* [ENTRIES SUPPLIED]:

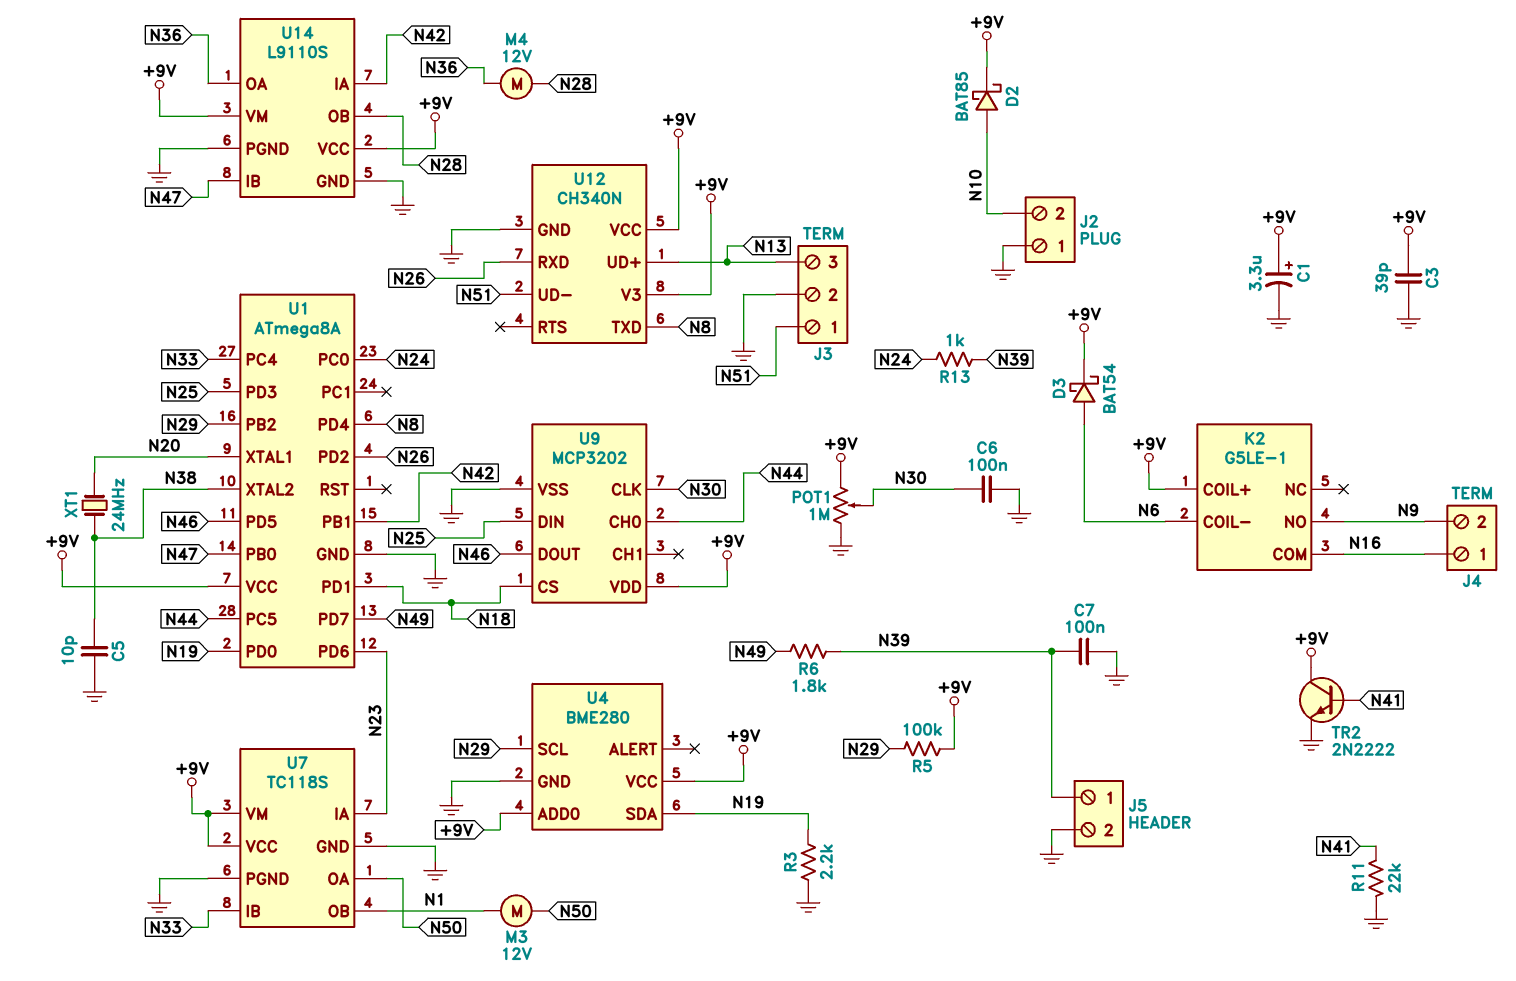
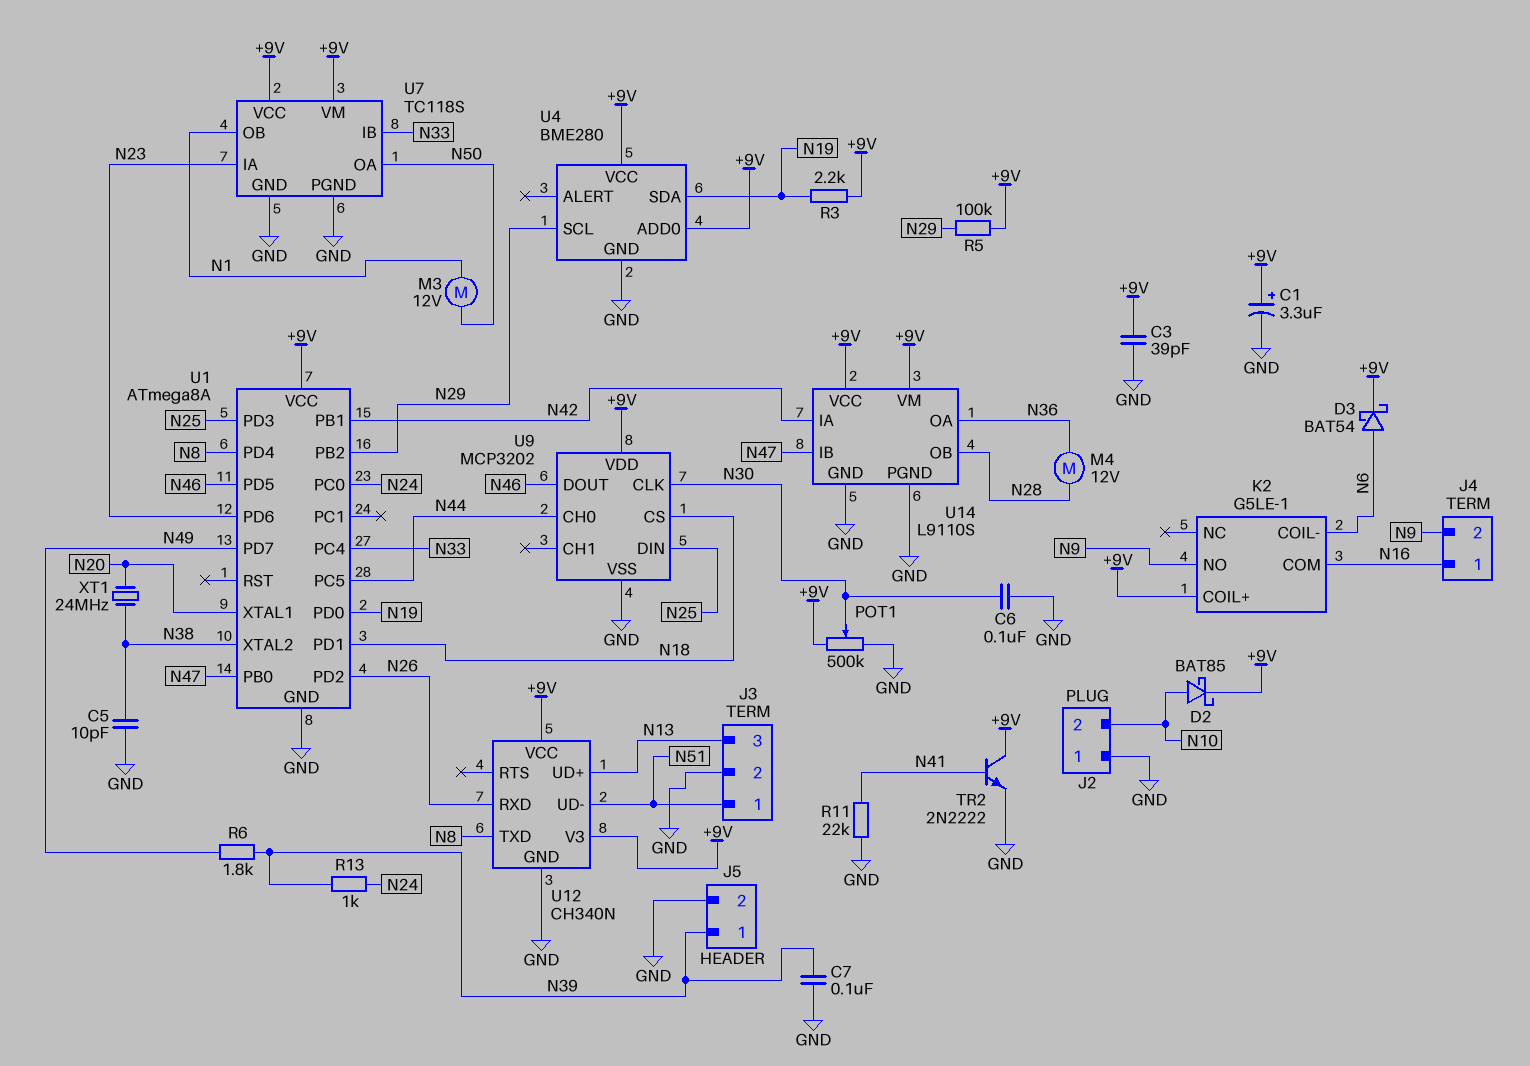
POT1: 1M (+9V, GND, wiper N30) -> 500k (+9V, GND, wiper N30)
R3: 2.2k (GND, N19) -> 2.2k (+9V, N19)

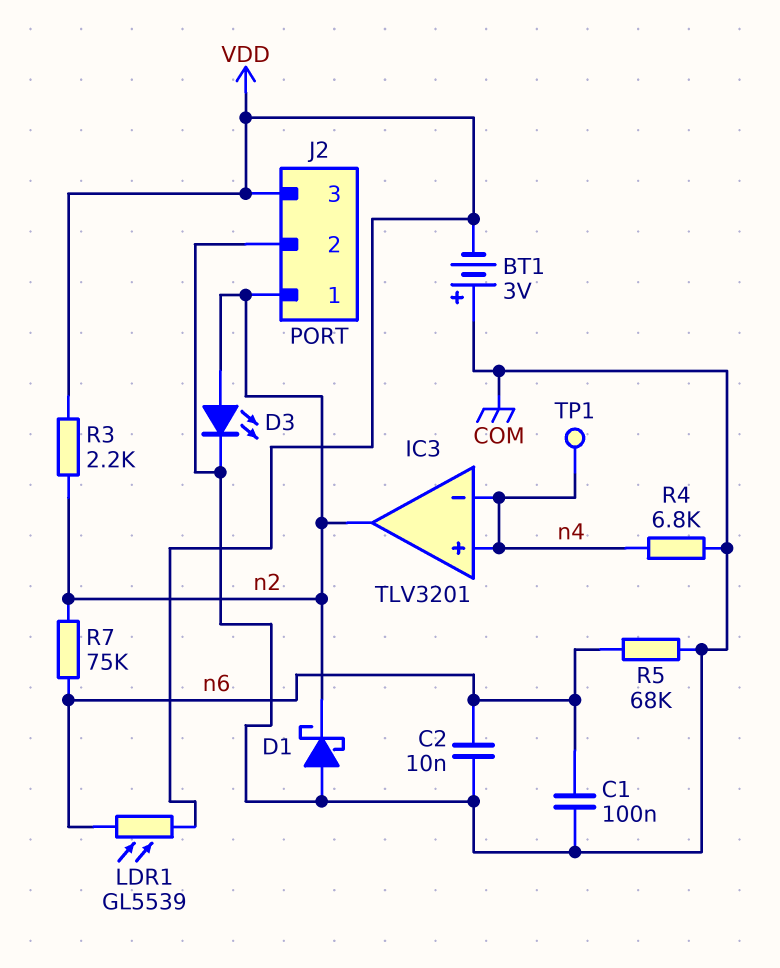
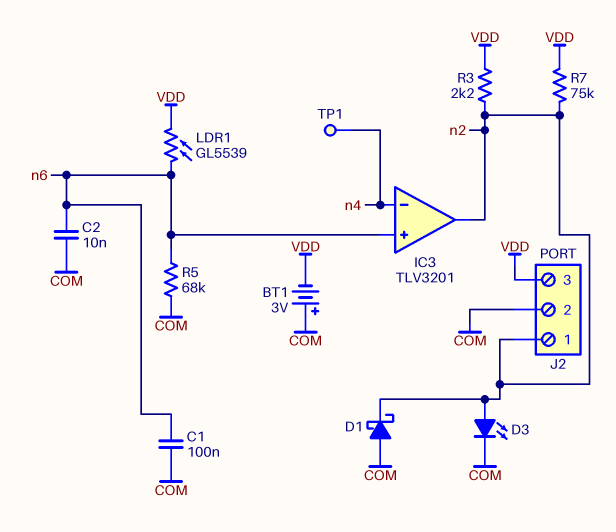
IC3 pin in+: n4 -> n6
R4: 6.8k (COM, n4) -> none
R7: 75k (n2, n6) -> 75k (VDD, n2)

* [ABOUT THIS EXERCISE]: With the pictures removed, print the entries above exactly.

* [FINAL ANSWER]:
POT1: 1M (+9V, GND, wiper N30) -> 500k (+9V, GND, wiper N30)
R3: 2.2k (GND, N19) -> 2.2k (+9V, N19)

IC3 pin in+: n4 -> n6
R4: 6.8k (COM, n4) -> none
R7: 75k (n2, n6) -> 75k (VDD, n2)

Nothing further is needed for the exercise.